What needs to be done ::
Everything from the line with "white strawberry: 4 -> 2" to the line with "pink pencil: 7 -> 8" in the listing below, both lines included, needs to be copied exactly, apart from the pictures.

Excerpted records ::
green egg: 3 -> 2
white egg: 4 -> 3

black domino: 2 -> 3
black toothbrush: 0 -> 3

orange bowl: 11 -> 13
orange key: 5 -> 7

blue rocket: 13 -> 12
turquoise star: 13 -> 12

...

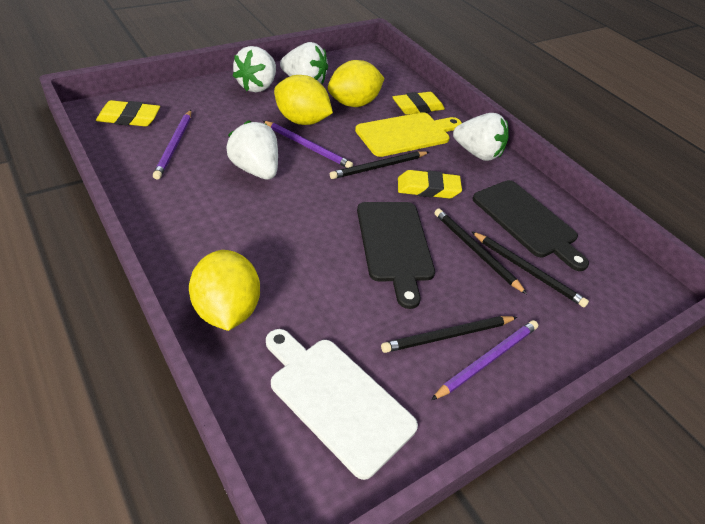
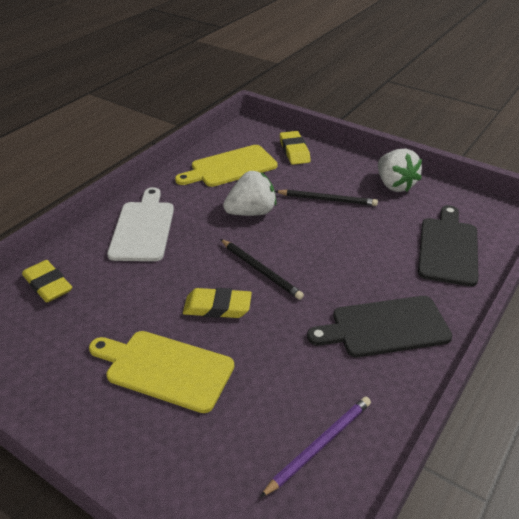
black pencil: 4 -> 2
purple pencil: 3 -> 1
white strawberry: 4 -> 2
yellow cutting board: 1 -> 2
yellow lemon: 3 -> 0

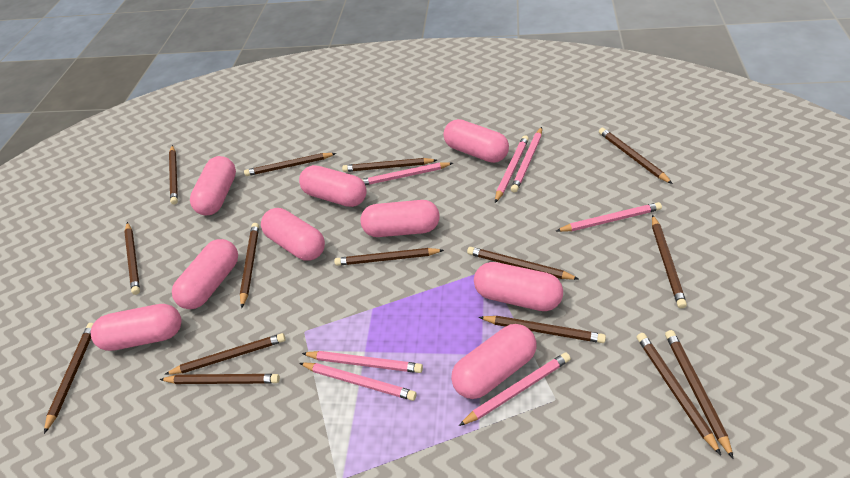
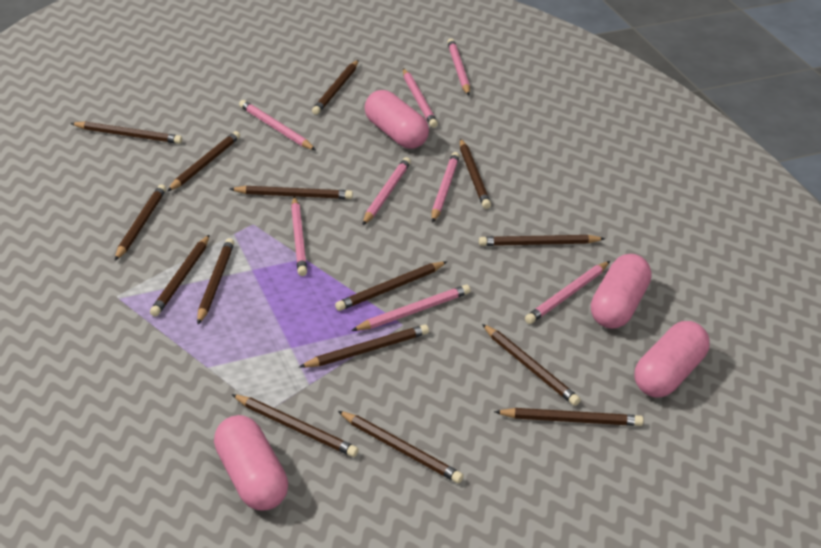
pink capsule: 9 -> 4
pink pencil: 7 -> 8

--

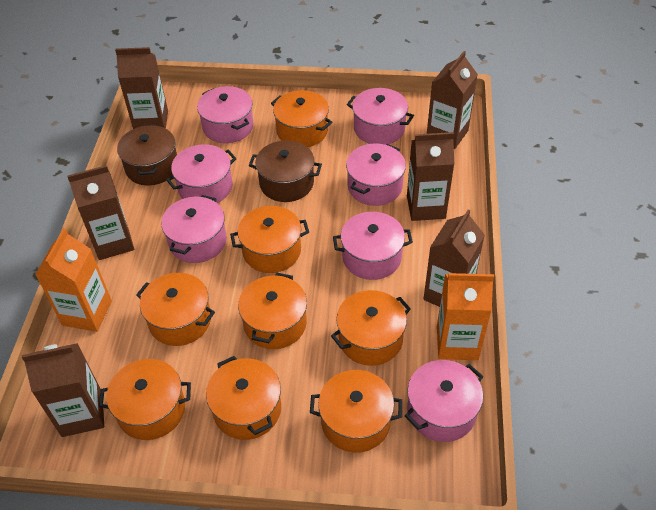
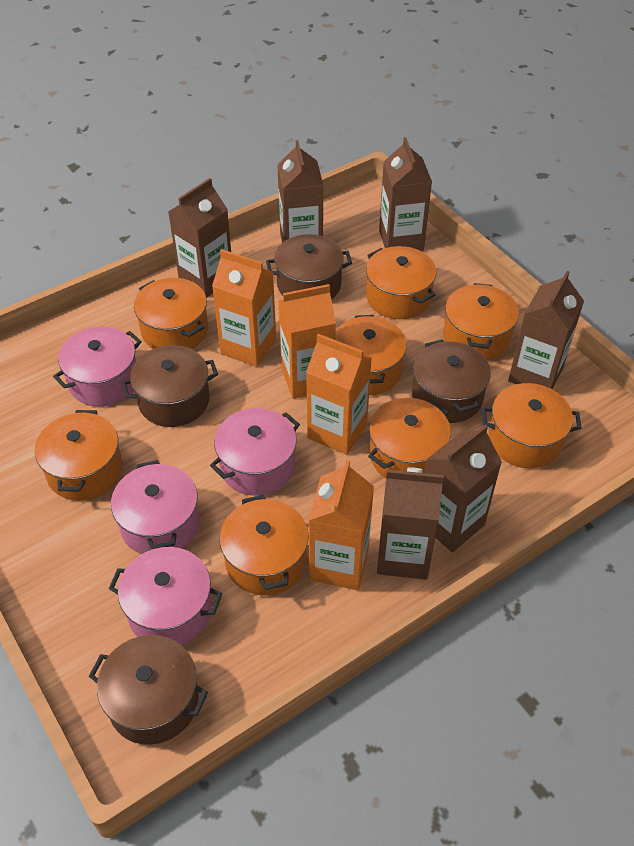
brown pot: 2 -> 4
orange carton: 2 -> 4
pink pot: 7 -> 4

Response area ::
white strawberry: 4 -> 2
yellow cutting board: 1 -> 2
yellow lemon: 3 -> 0

pink capsule: 9 -> 4
pink pencil: 7 -> 8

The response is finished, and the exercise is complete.